**Work to be completed**
What you return should be the exact lines from the one with "purple box: 6 -> 5" to the end of the records below, both included, and no pictures.

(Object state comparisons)
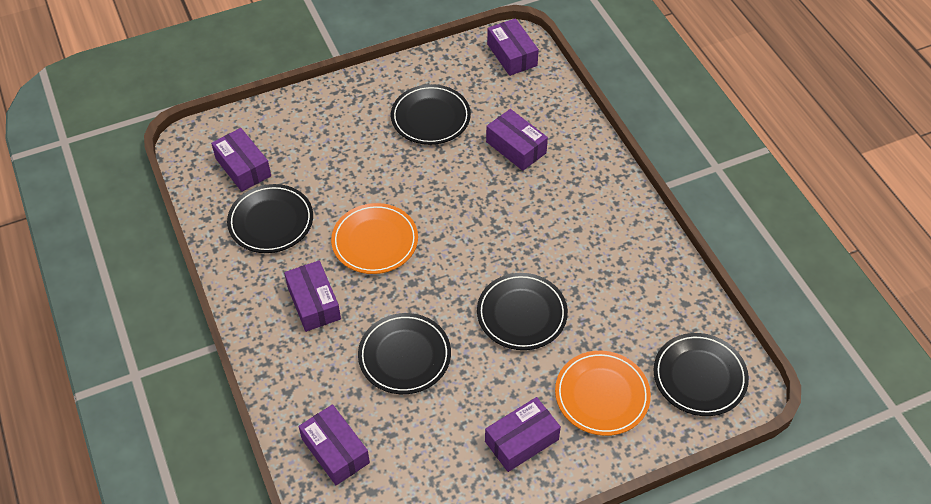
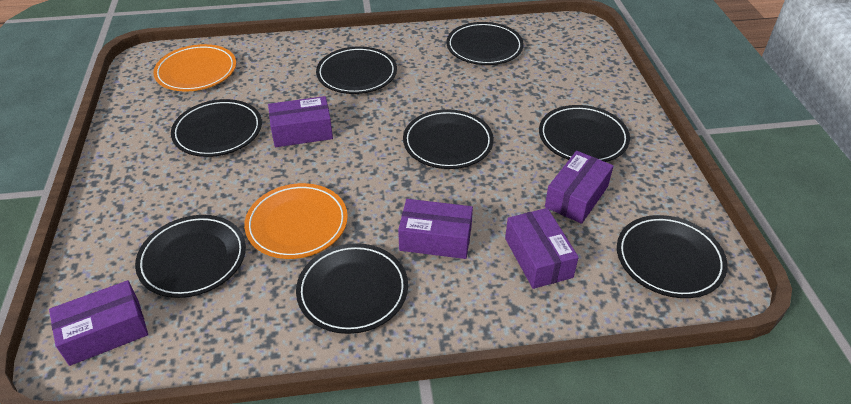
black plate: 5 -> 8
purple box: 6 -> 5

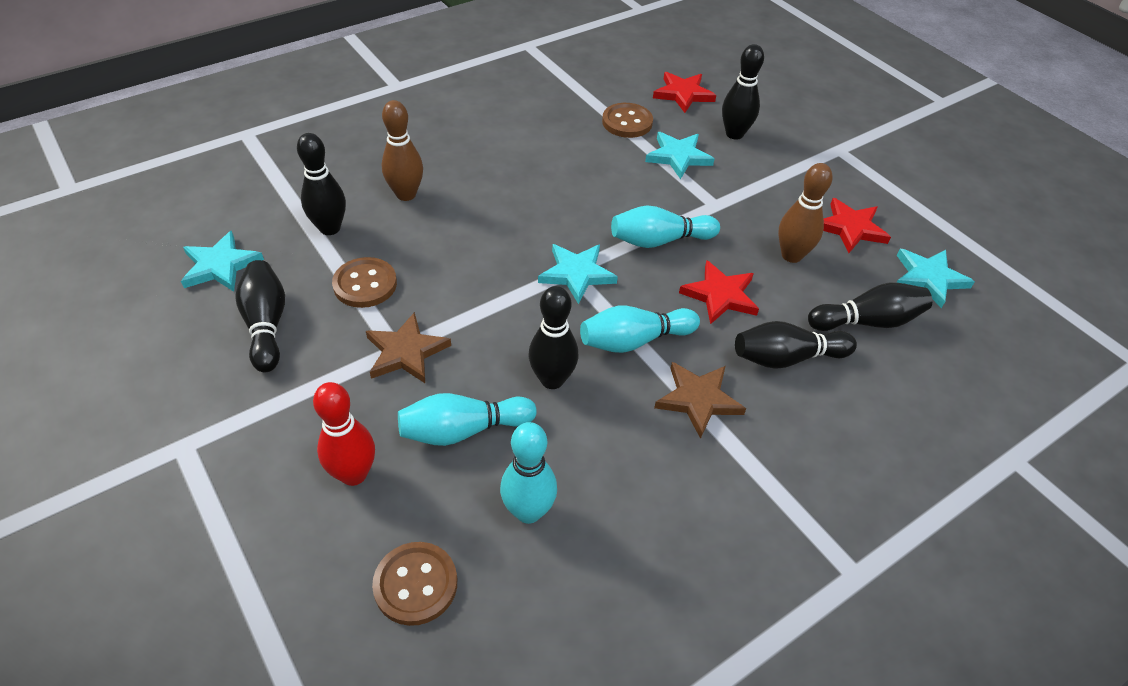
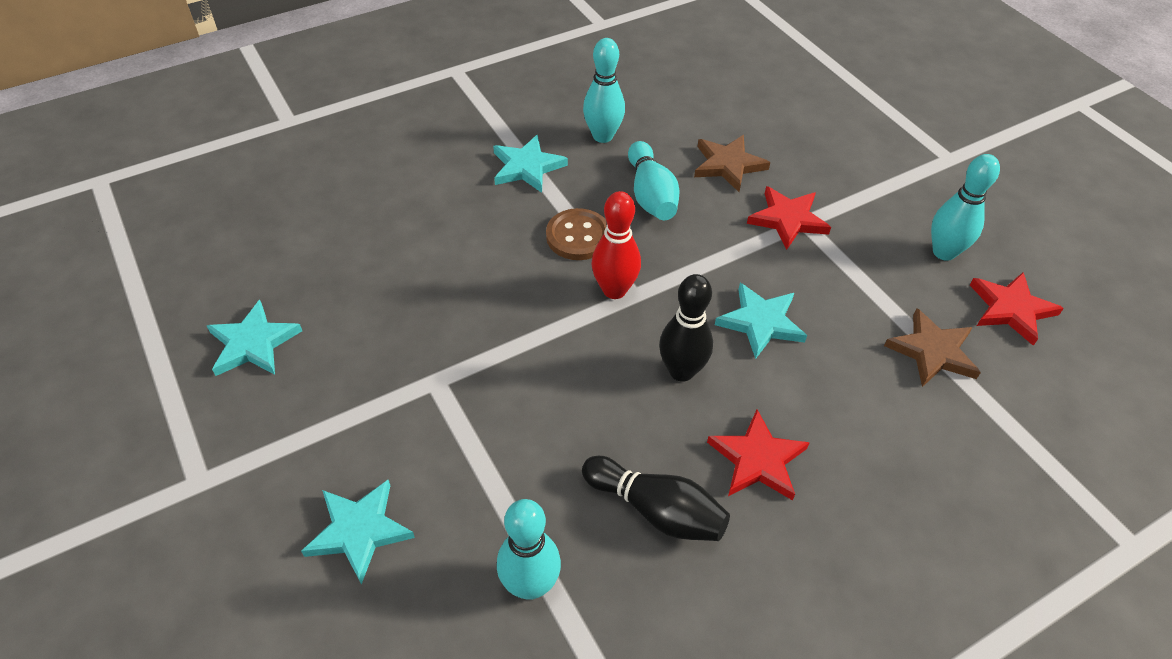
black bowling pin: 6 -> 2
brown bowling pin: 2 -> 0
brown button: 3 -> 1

**Exercise answer**
purple box: 6 -> 5

black bowling pin: 6 -> 2
brown bowling pin: 2 -> 0
brown button: 3 -> 1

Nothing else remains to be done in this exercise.